Data to use:
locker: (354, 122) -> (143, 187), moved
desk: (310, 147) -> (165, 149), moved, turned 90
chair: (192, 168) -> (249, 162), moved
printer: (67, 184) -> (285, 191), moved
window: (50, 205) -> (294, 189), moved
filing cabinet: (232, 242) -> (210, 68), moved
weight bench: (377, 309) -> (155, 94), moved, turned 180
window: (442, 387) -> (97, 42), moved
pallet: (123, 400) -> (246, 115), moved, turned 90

Problem to solve:
Every line of the listing above is to be set down again without any change.

Response to this task:
locker: (354, 122) -> (143, 187), moved
desk: (310, 147) -> (165, 149), moved, turned 90
chair: (192, 168) -> (249, 162), moved
printer: (67, 184) -> (285, 191), moved
window: (50, 205) -> (294, 189), moved
filing cabinet: (232, 242) -> (210, 68), moved
weight bench: (377, 309) -> (155, 94), moved, turned 180
window: (442, 387) -> (97, 42), moved
pallet: (123, 400) -> (246, 115), moved, turned 90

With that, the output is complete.